• What is being asked: Transcribe the lines in the records below, starting at the line containing "You are a GUI" and ending at the line containing "pyautogui.click(x=379, y=491)", with both of those lines included.

• Dataset content:
====
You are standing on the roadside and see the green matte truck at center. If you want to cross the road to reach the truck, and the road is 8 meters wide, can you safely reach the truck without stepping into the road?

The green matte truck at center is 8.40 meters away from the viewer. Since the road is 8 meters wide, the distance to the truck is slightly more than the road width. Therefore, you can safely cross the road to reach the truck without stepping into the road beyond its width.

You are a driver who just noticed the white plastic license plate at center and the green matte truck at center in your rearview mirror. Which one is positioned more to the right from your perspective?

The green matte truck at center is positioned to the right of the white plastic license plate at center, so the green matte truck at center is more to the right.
====
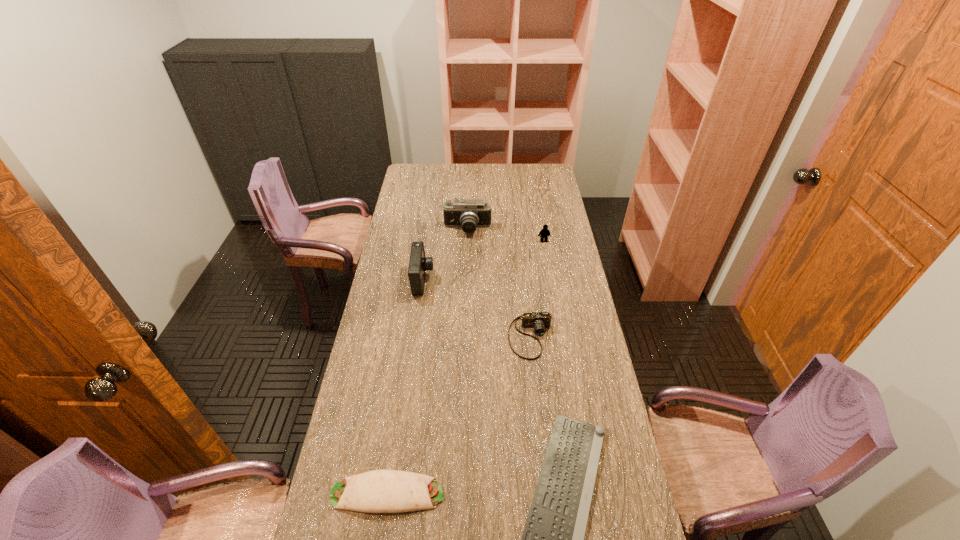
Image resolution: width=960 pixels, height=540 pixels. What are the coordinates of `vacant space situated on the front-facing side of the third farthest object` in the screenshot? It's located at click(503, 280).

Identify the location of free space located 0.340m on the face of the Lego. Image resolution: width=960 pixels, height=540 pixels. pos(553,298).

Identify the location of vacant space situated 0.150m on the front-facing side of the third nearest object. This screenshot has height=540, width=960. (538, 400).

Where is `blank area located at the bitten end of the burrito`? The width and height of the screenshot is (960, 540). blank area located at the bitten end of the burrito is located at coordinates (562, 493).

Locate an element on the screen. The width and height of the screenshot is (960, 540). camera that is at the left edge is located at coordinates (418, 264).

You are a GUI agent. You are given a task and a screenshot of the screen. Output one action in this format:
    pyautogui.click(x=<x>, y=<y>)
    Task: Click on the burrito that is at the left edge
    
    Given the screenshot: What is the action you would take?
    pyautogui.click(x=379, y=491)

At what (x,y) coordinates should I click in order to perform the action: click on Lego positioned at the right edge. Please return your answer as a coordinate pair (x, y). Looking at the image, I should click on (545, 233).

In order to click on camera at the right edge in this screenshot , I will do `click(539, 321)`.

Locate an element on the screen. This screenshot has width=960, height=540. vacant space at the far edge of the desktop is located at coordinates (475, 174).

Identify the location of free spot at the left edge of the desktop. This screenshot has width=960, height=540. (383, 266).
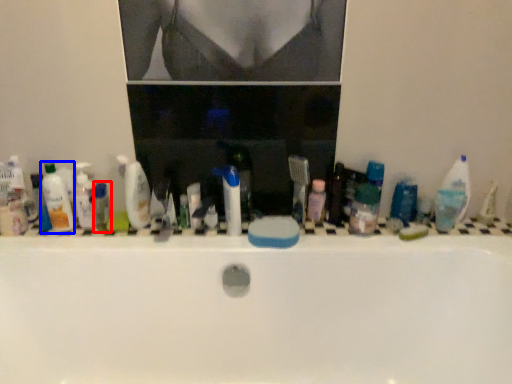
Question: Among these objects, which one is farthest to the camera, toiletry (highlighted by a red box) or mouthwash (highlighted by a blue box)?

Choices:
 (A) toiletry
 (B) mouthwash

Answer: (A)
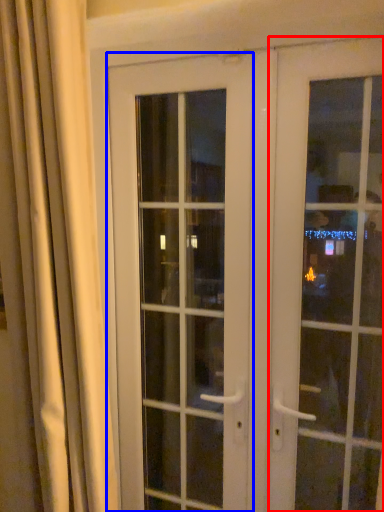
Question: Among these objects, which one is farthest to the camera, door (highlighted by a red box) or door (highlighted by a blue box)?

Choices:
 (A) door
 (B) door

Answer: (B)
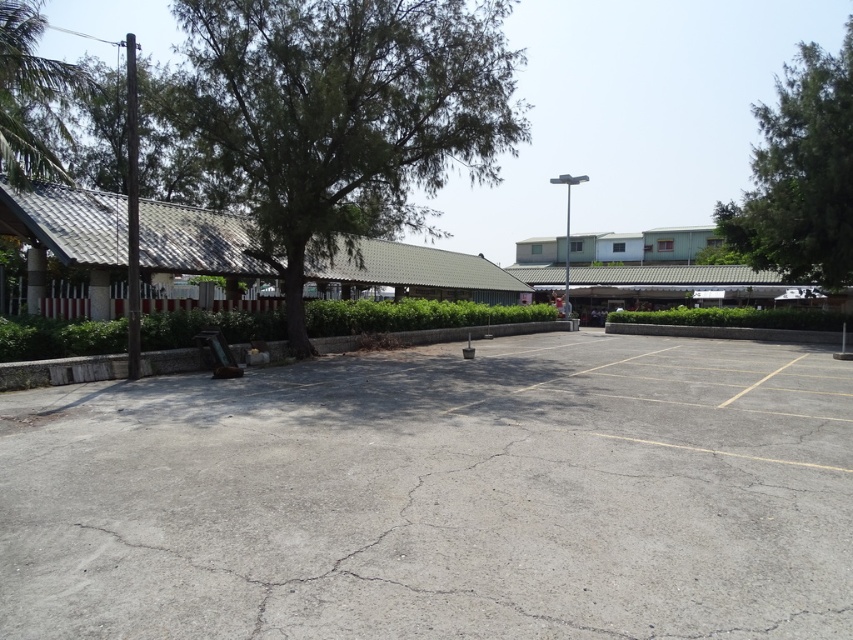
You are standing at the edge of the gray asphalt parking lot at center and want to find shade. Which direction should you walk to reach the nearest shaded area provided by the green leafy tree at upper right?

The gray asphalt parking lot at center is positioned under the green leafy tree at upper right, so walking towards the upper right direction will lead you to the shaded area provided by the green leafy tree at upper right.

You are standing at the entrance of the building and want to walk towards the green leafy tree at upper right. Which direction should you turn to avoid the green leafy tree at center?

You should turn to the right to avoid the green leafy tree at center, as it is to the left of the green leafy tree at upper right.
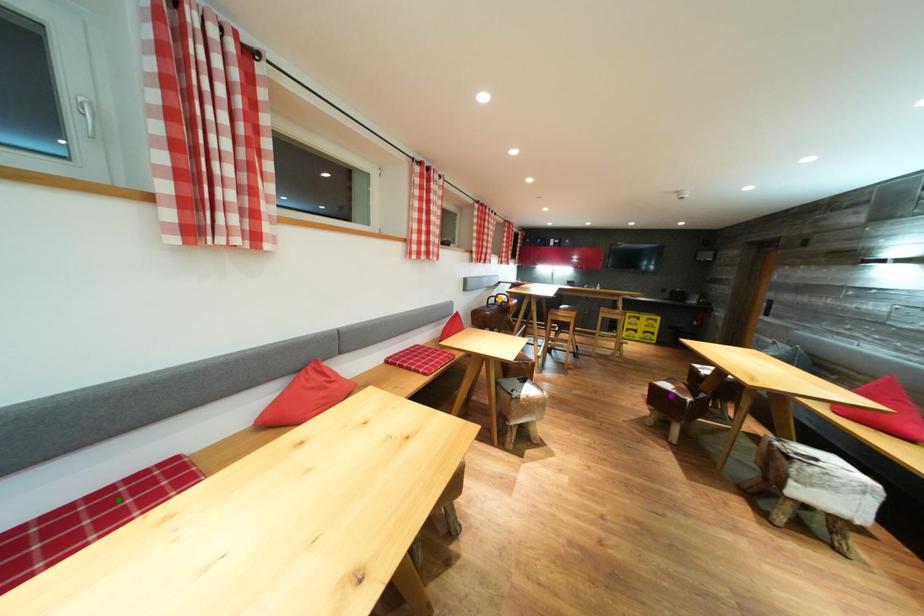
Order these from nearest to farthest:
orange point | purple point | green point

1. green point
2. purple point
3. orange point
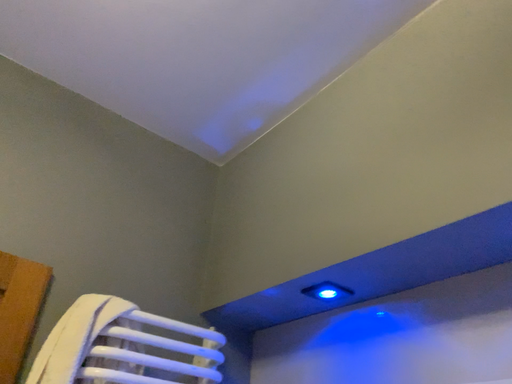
====
• Answer for the task:
You are a GUI agent. You are given a task and a screenshot of the screen. Output one action in this format:
    pyautogui.click(x=<x>, y=<y>)
    Task: Click on the burrito that is at the left edge
    
    Given the screenshot: What is the action you would take?
    pyautogui.click(x=379, y=491)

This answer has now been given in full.